Collected material:
####################
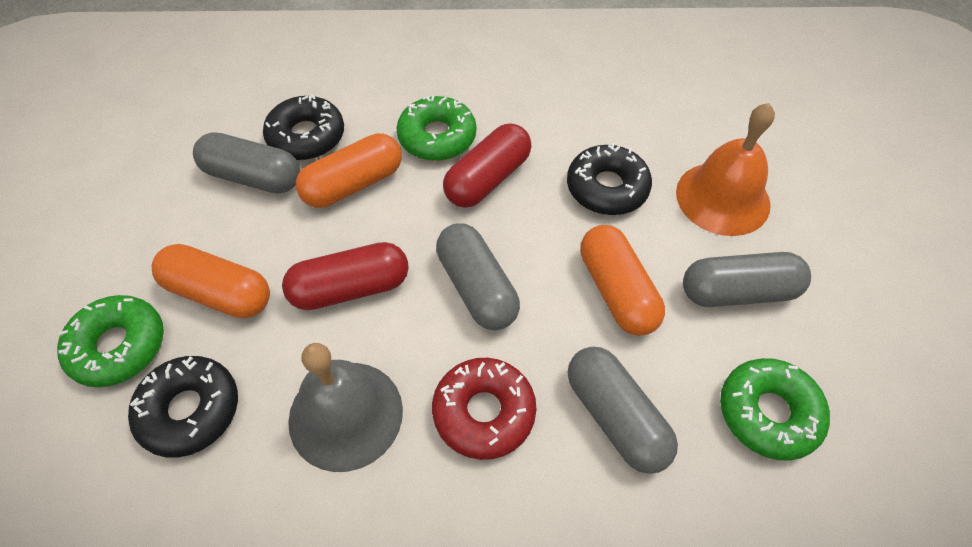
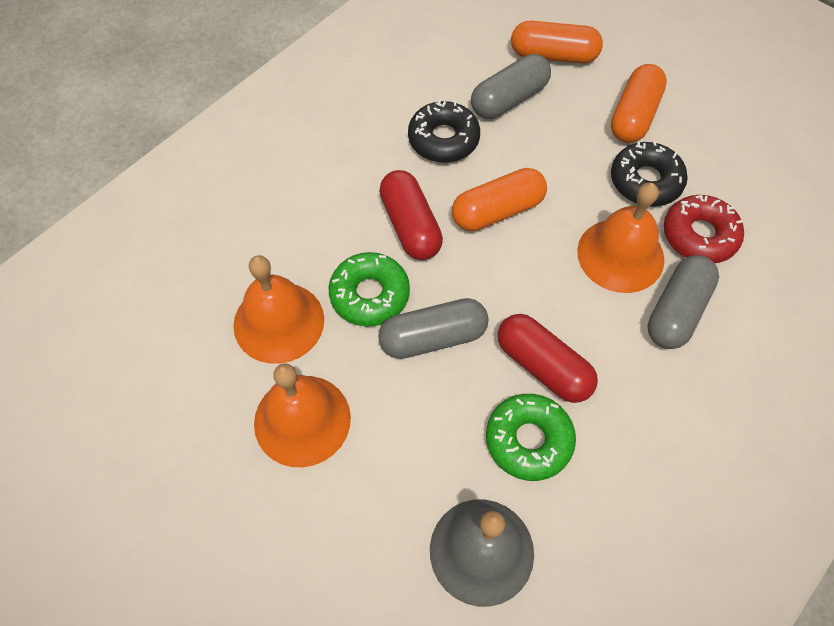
black donut: 3 -> 2
green donut: 3 -> 2
grey capsule: 4 -> 3
orange bell: 1 -> 3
####################
Repeat the listing word for word. Leave images out.

black donut: 3 -> 2
green donut: 3 -> 2
grey capsule: 4 -> 3
orange bell: 1 -> 3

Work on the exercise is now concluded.